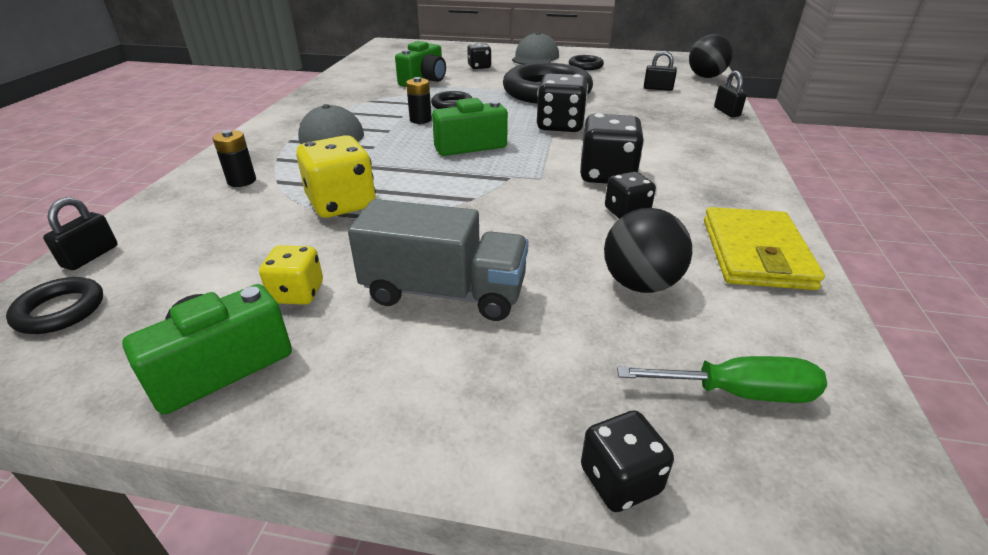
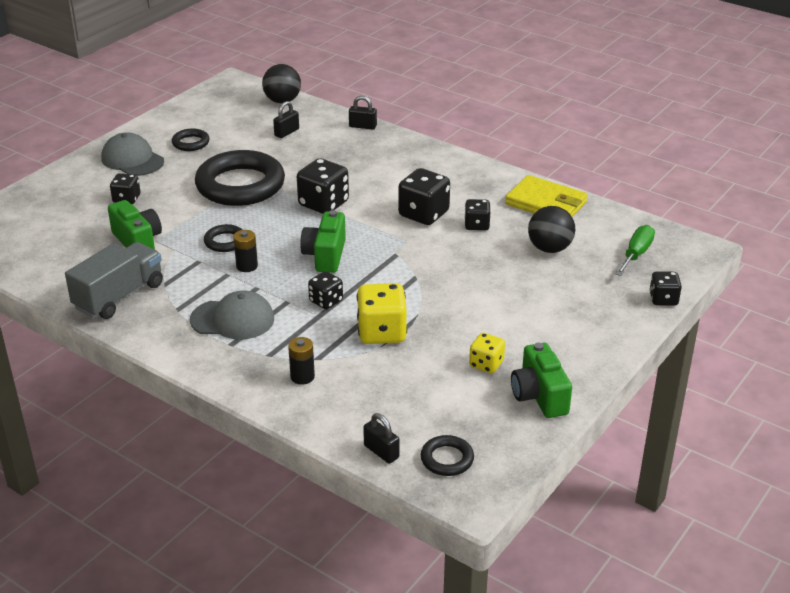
camera: 65 degrees left, 0 degrees up
(386, 163) = (326, 301): none -> black dice
(444, 292) = (518, 312): grey truck -> grey truck (119, 296)

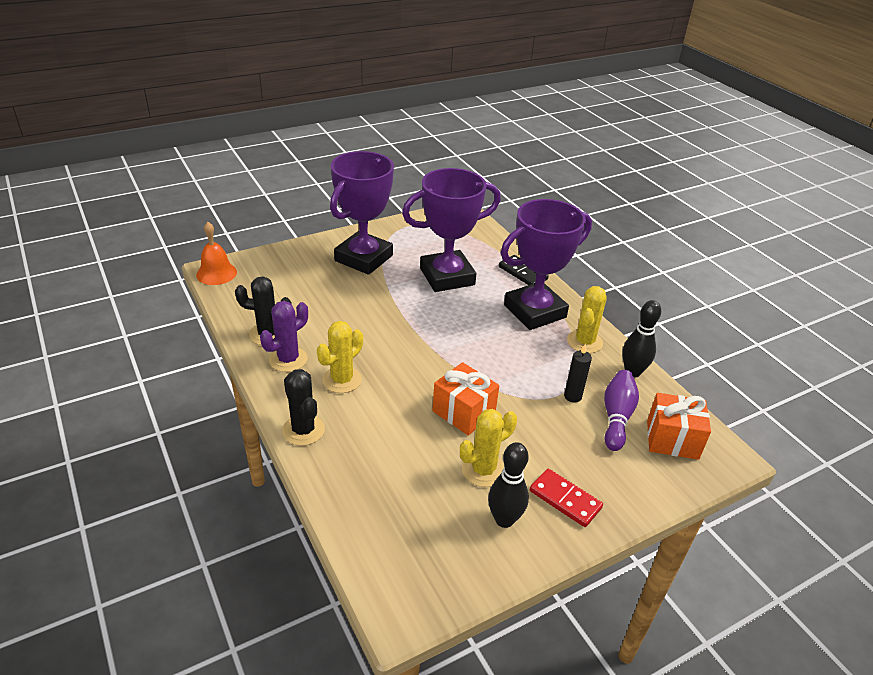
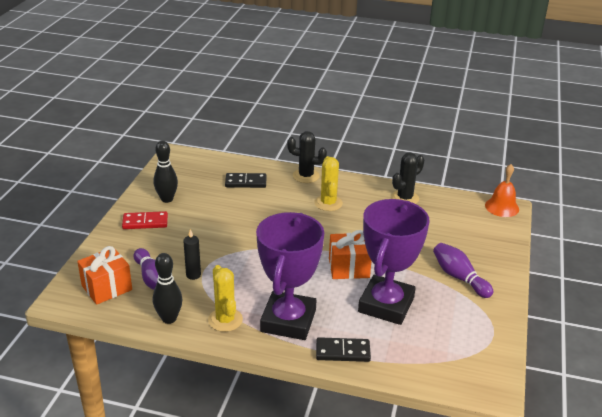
camera: 135 degrees right, 5 degrees down
(288, 359) = (370, 195): purple cactus -> none
(363, 258) = (459, 277): purple trophy -> purple bowling pin
(380, 474) = (246, 182): none -> black domino
(463, 412) = (244, 228): orange gift -> orange gift (349, 268)
(483, 470) = (200, 210): yellow cactus -> none

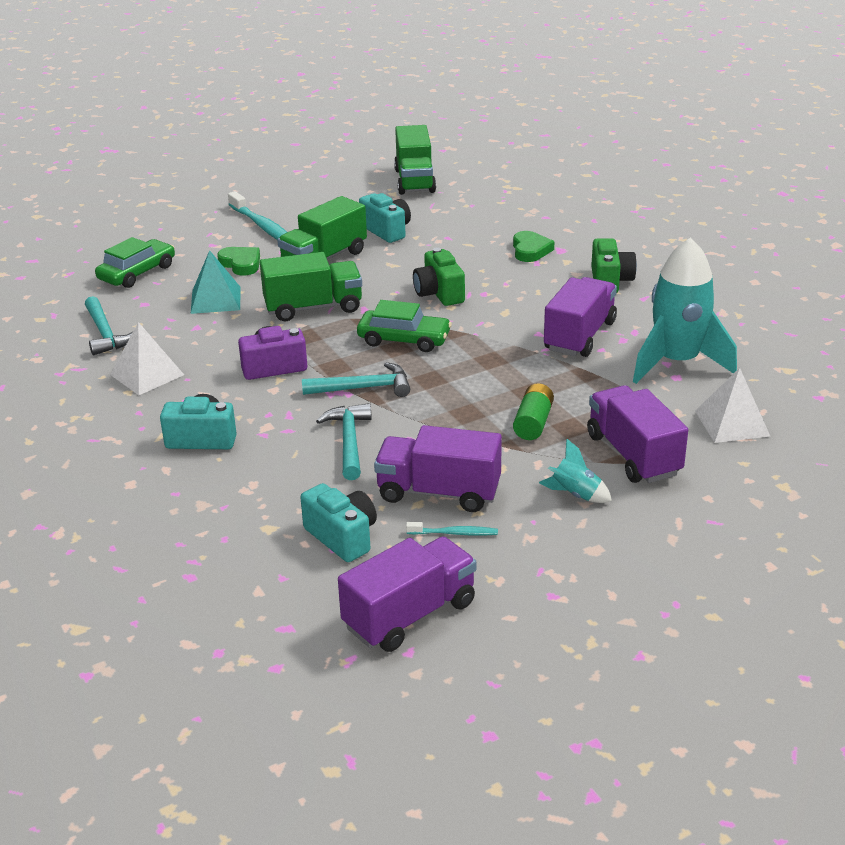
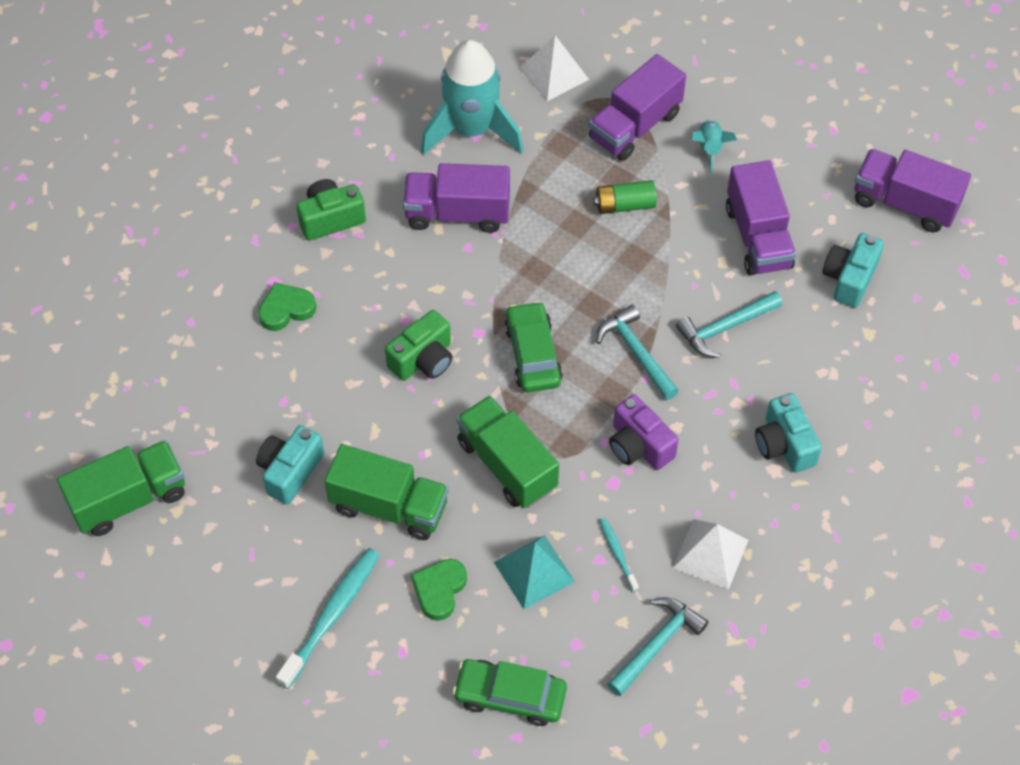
camera: 115 degrees left, 25 degrees up
(454, 533) = (801, 209): turquoise toothbrush -> turquoise toothbrush (617, 553)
········
:: TASK TO COMPLETE ::
Nothing but the pictures may be dropped as you repeat the listing above exactly.

:: TASK SOLUTION ::
camera: 65 degrees left, 0 degrees up
(386, 163) = (326, 301): none -> black dice
(444, 292) = (518, 312): grey truck -> grey truck (119, 296)

camera: 135 degrees right, 5 degrees down
(288, 359) = (370, 195): purple cactus -> none
(363, 258) = (459, 277): purple trophy -> purple bowling pin
(380, 474) = (246, 182): none -> black domino
(463, 412) = (244, 228): orange gift -> orange gift (349, 268)
(483, 470) = (200, 210): yellow cactus -> none

camera: 115 degrees left, 25 degrees up
(454, 533) = (801, 209): turquoise toothbrush -> turquoise toothbrush (617, 553)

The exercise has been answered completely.